● Information provided
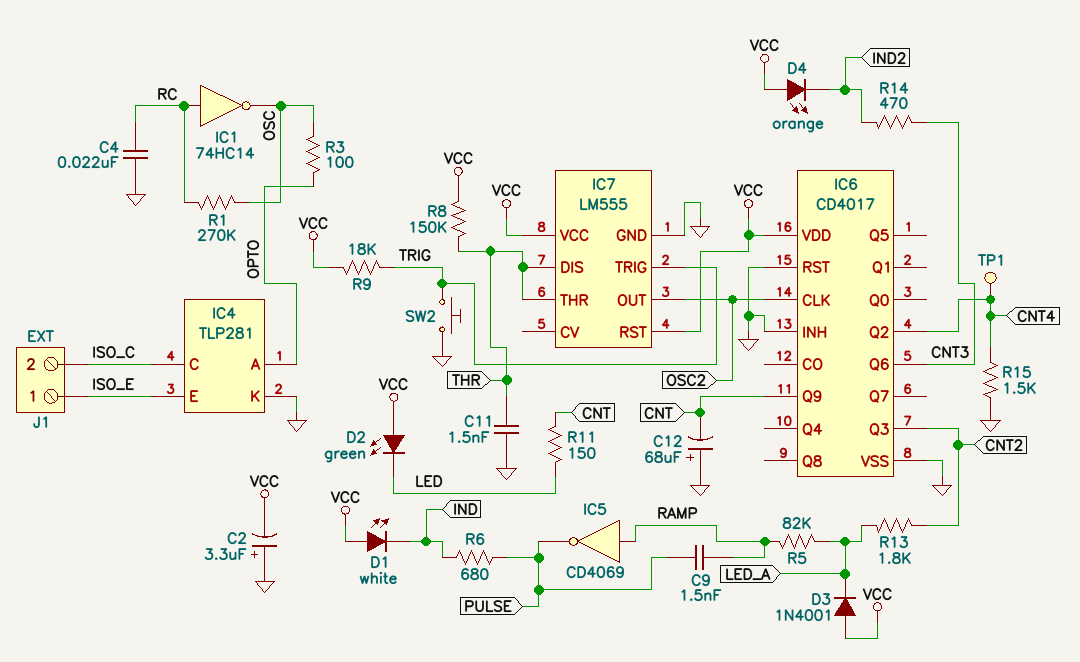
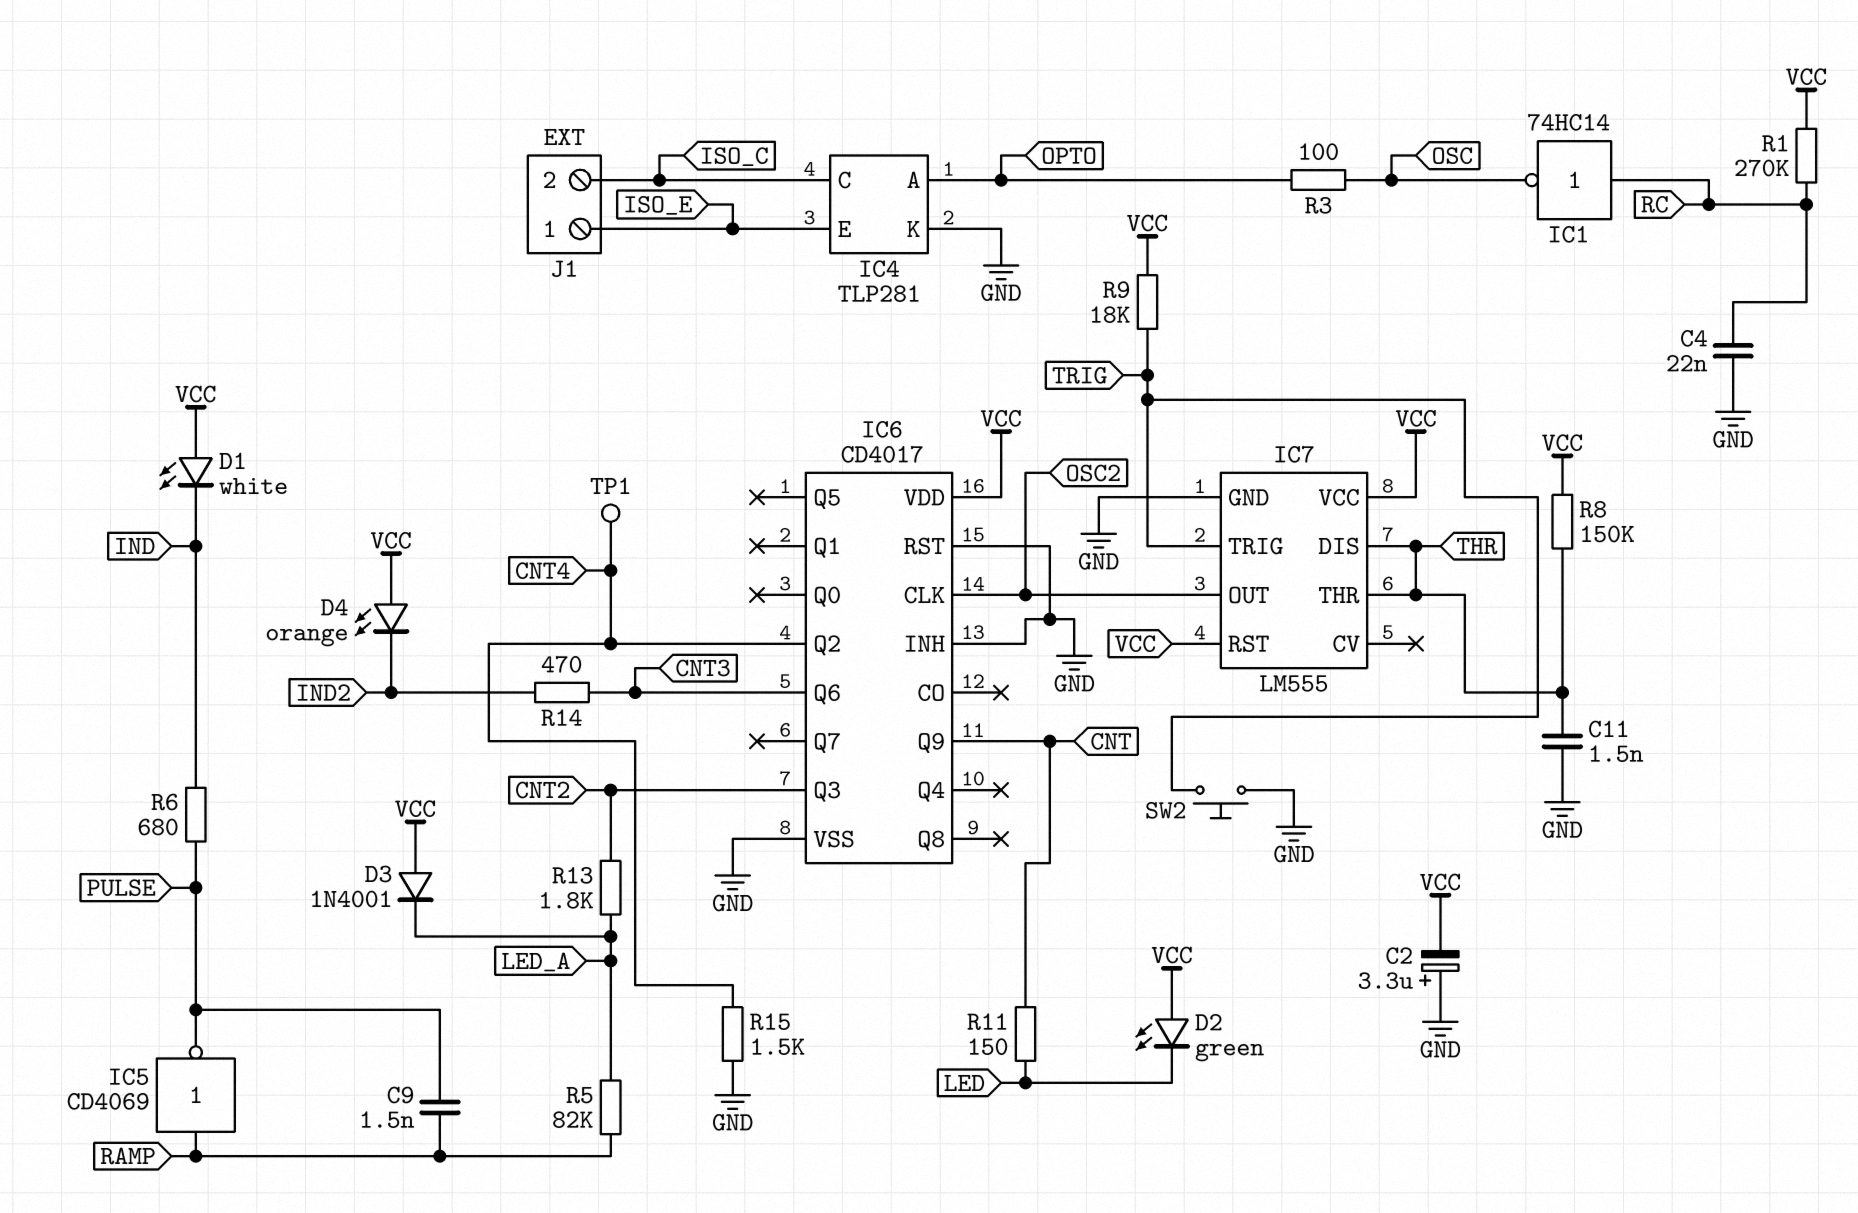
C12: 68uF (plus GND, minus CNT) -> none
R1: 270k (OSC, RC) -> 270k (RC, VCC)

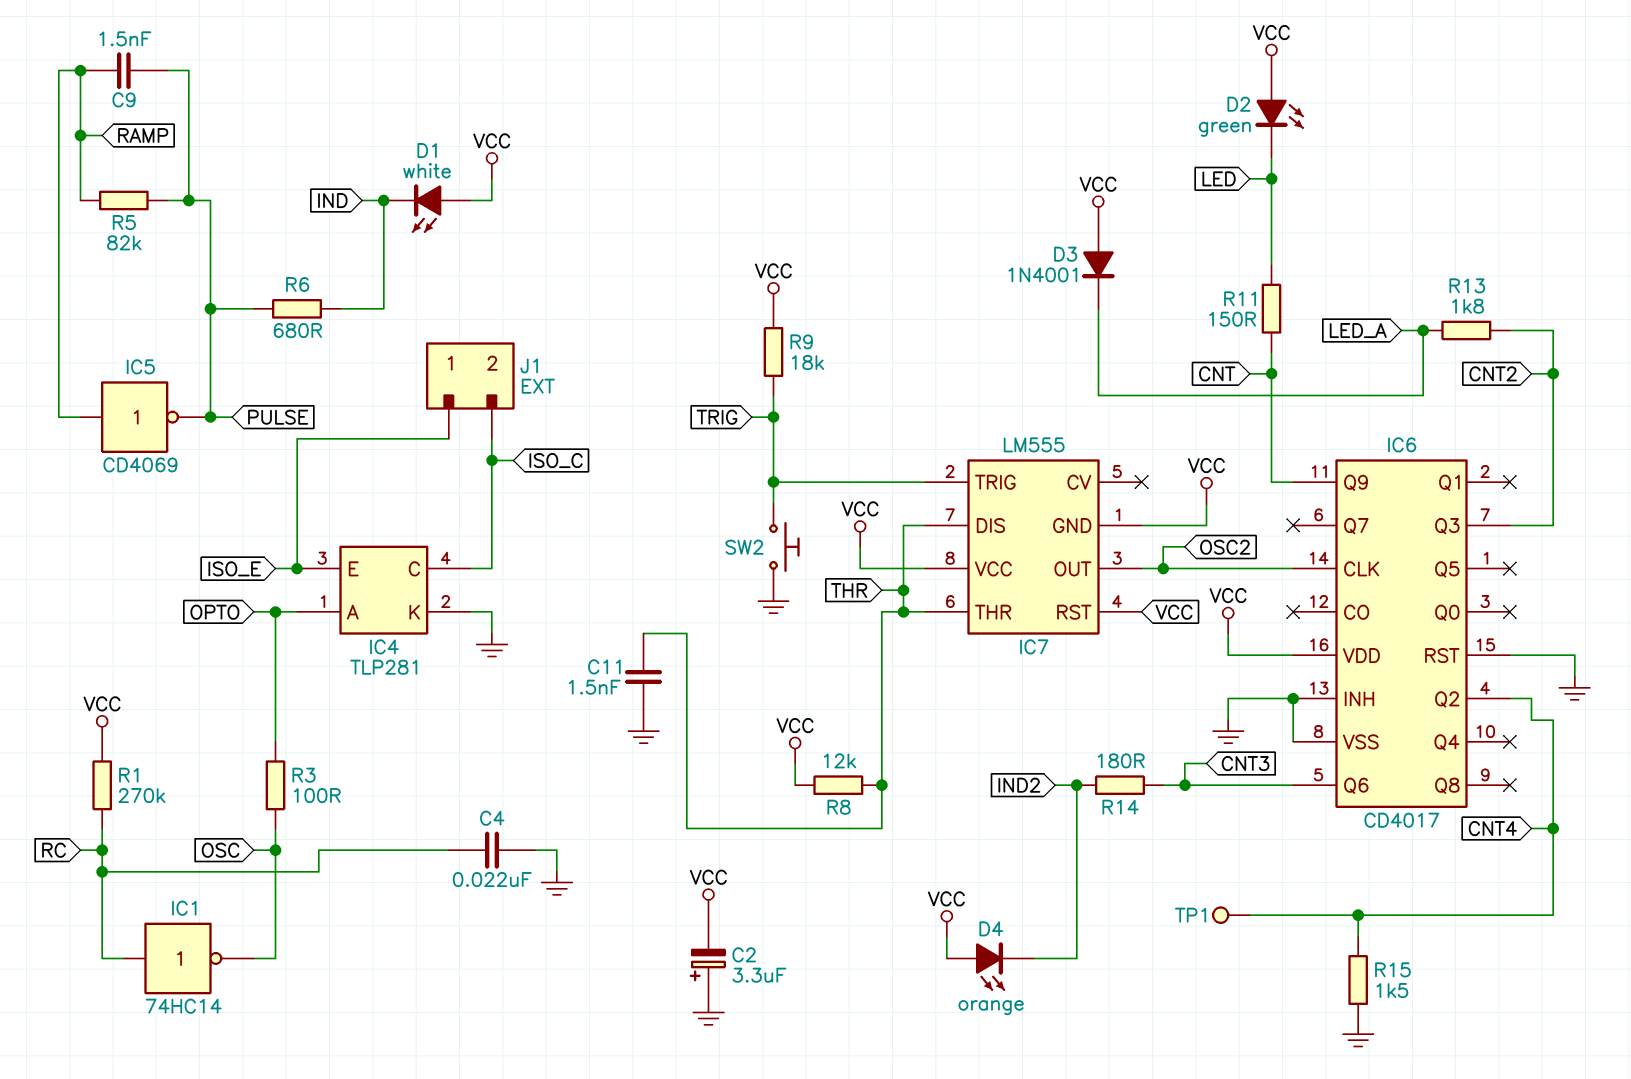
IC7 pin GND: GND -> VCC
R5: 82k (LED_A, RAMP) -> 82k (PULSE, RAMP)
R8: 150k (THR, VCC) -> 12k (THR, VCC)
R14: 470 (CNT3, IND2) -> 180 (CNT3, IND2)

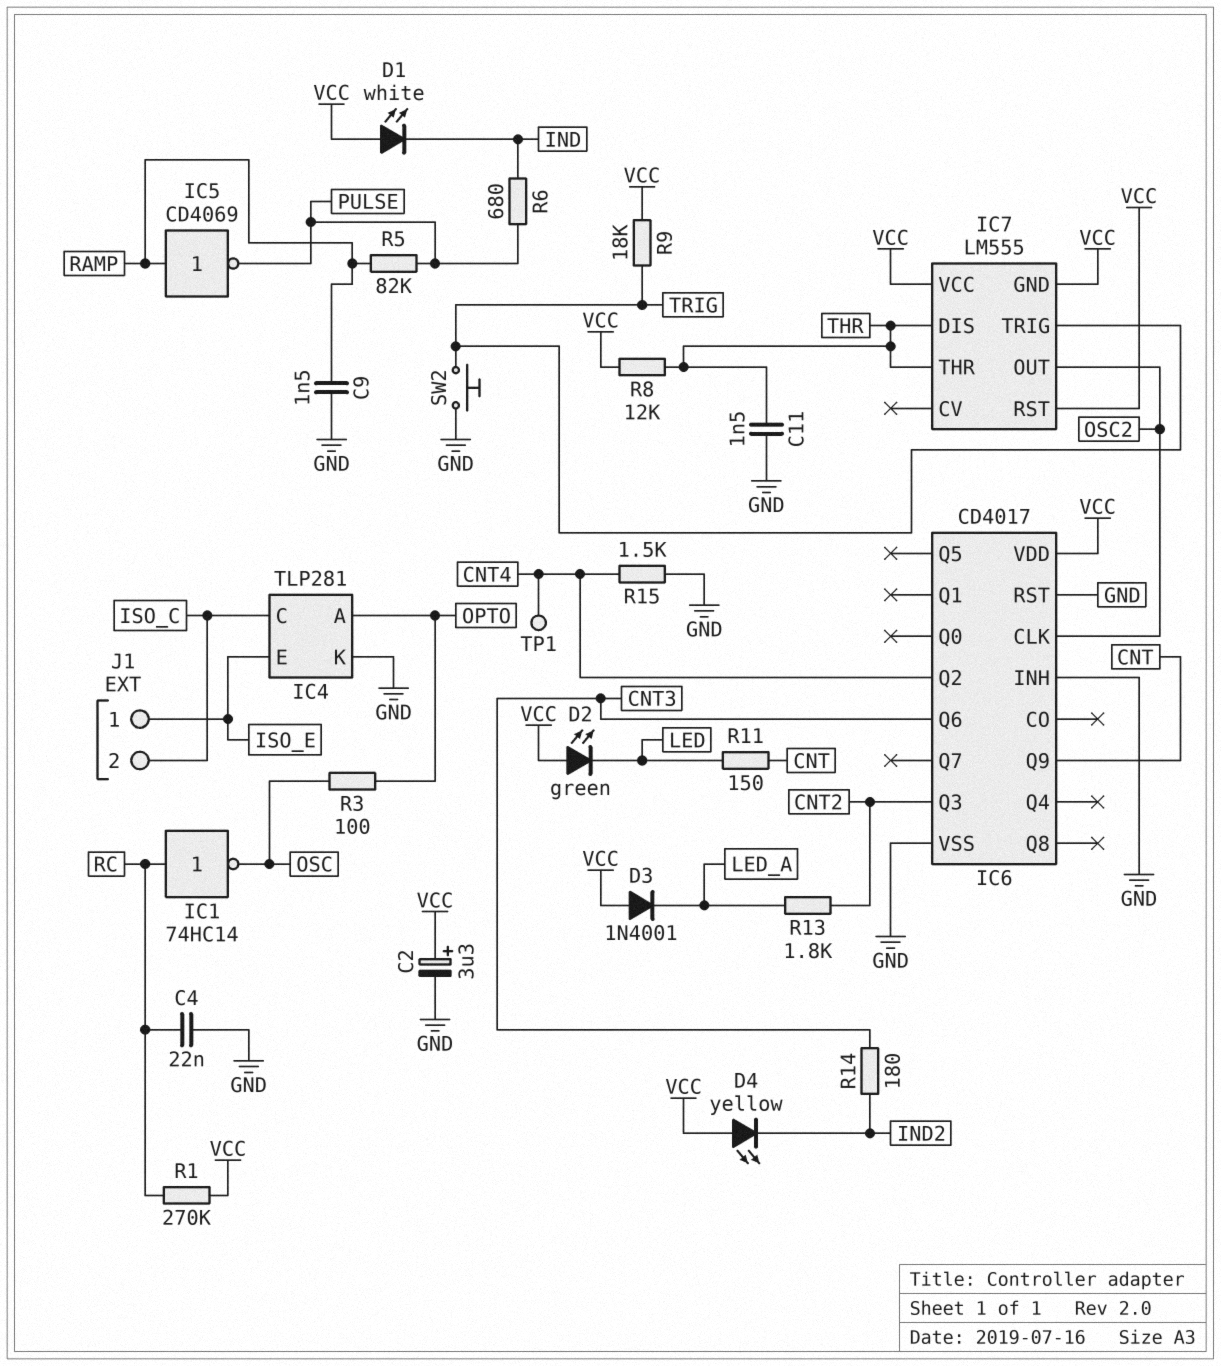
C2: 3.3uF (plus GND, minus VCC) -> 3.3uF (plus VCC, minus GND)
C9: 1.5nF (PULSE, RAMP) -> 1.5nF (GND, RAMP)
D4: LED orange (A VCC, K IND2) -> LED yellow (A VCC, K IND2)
---
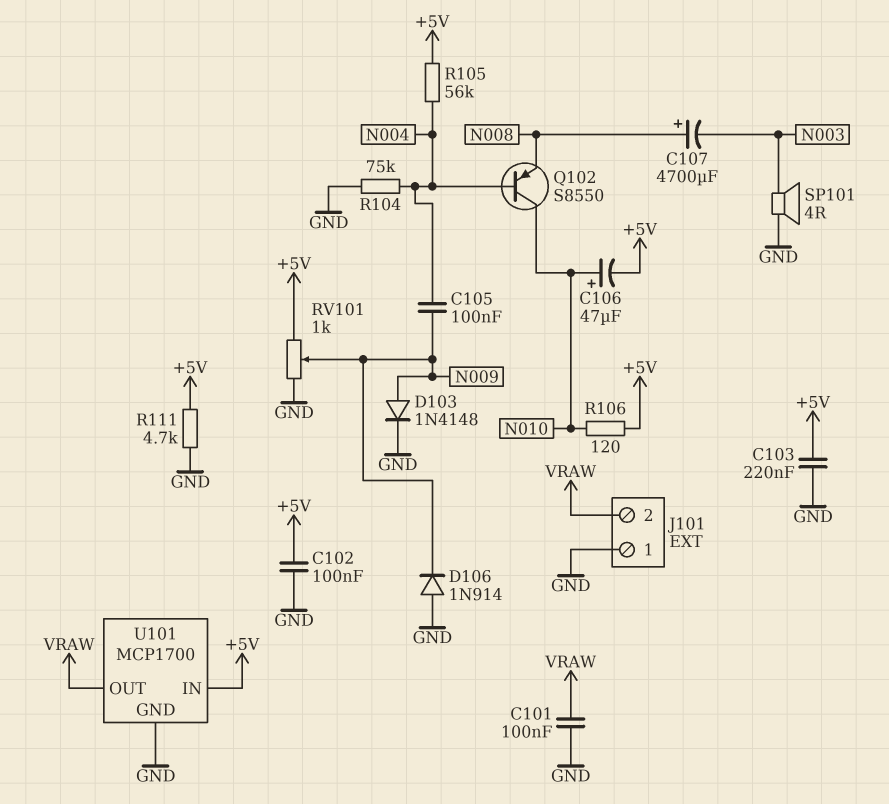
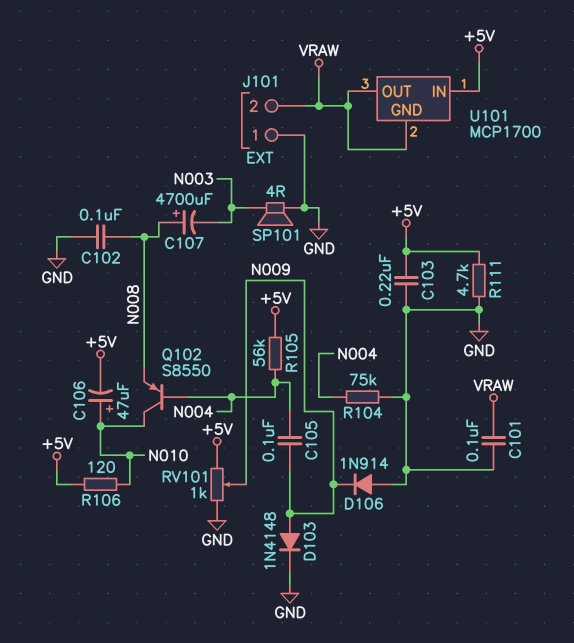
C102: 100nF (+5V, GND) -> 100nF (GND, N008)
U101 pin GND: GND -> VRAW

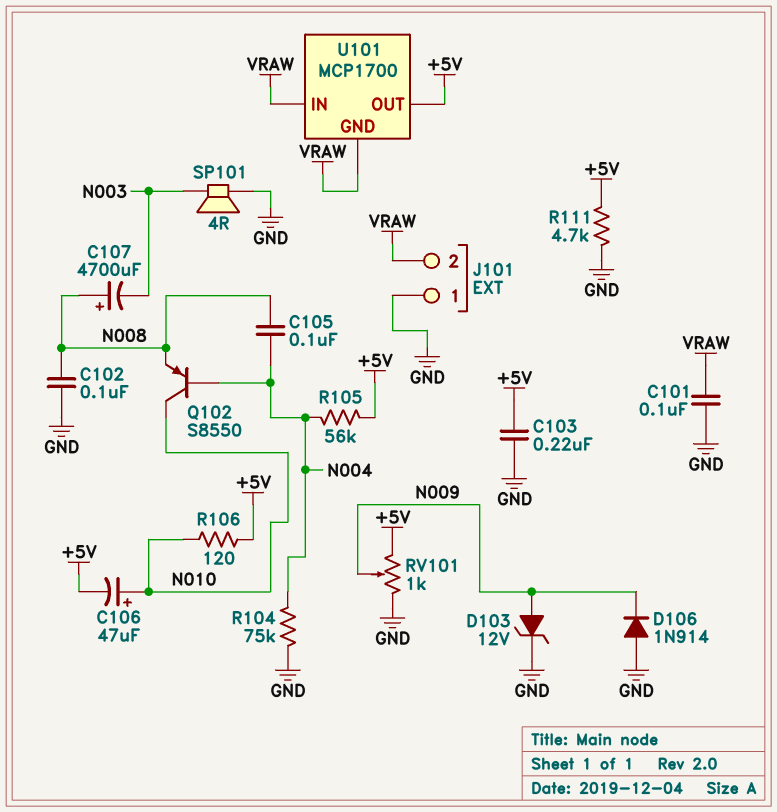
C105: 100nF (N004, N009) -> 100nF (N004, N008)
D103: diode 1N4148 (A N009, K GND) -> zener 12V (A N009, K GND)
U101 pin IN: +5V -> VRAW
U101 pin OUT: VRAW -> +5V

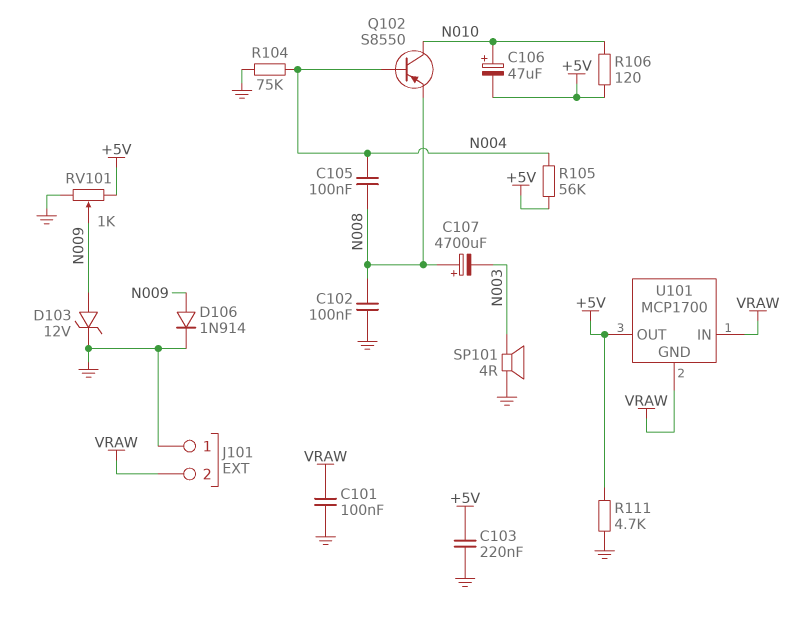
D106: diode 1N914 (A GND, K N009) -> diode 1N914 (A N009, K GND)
* * *
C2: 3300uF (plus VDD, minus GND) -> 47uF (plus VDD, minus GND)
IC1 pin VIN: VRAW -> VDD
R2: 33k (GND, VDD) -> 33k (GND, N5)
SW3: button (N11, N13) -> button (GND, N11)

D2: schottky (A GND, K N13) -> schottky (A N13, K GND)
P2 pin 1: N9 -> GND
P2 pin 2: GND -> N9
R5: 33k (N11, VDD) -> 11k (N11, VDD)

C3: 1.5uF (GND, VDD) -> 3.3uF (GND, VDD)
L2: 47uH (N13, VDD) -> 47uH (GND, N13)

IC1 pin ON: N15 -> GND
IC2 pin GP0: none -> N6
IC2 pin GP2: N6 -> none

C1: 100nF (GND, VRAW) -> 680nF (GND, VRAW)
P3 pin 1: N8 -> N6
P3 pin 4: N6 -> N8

● Aim of the task
Return all lines in the data that include the word "VRAW".

● Task output
U101 pin GND: GND -> VRAW
U101 pin IN: +5V -> VRAW
U101 pin OUT: VRAW -> +5V
IC1 pin VIN: VRAW -> VDD
C1: 100nF (GND, VRAW) -> 680nF (GND, VRAW)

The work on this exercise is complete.